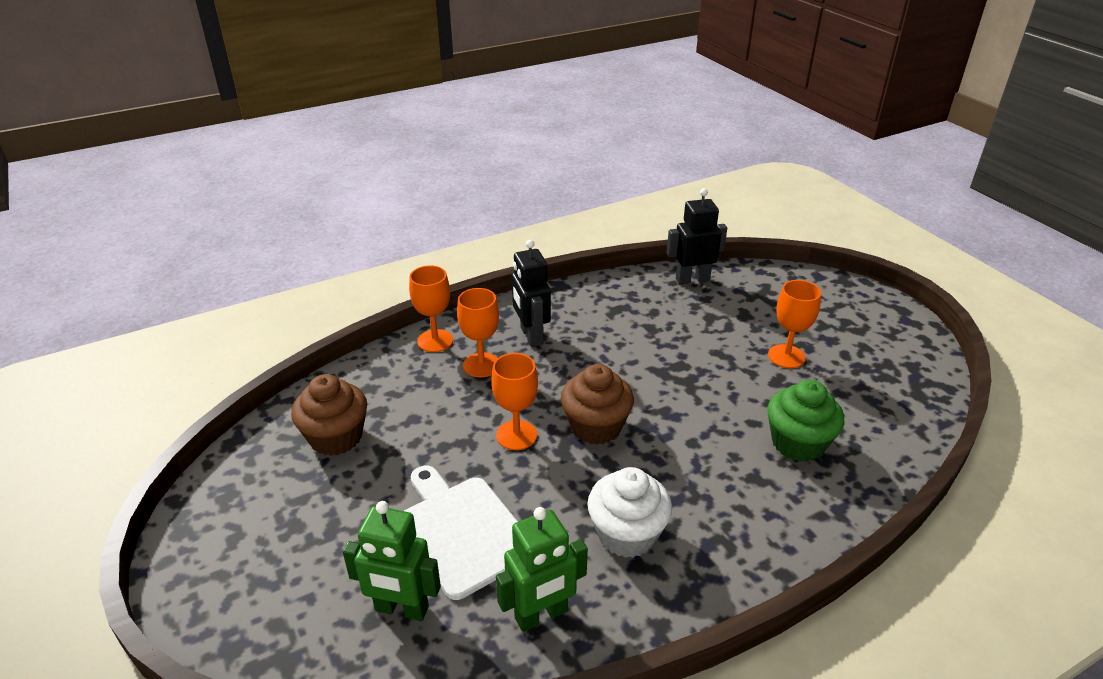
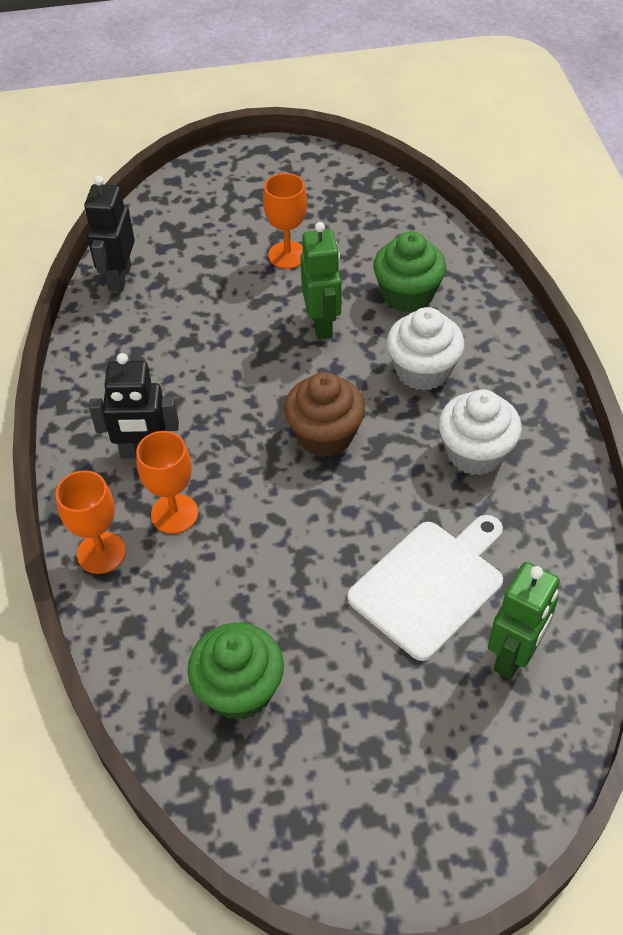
camera: 70 degrees left, 15 degrees up
(336, 437) = (239, 689): brown cupcake -> green cupcake
(462, 531) = (430, 584): white cutting board -> white cutting board turned 150 degrees clockwise
(516, 435) = (310, 507): orange goblet -> none
(541, 615) = (548, 542): green robot -> green robot (322, 324)
(707, 474) = (422, 371): none -> white cupcake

## What this task involves
Output must be limited to the lines beginning with the one that contains "(336, 437) = (239, 689): brown" and ending with the last line of the entries, reproduced exactly.

## Answer space
(336, 437) = (239, 689): brown cupcake -> green cupcake
(462, 531) = (430, 584): white cutting board -> white cutting board turned 150 degrees clockwise
(516, 435) = (310, 507): orange goblet -> none
(541, 615) = (548, 542): green robot -> green robot (322, 324)
(707, 474) = (422, 371): none -> white cupcake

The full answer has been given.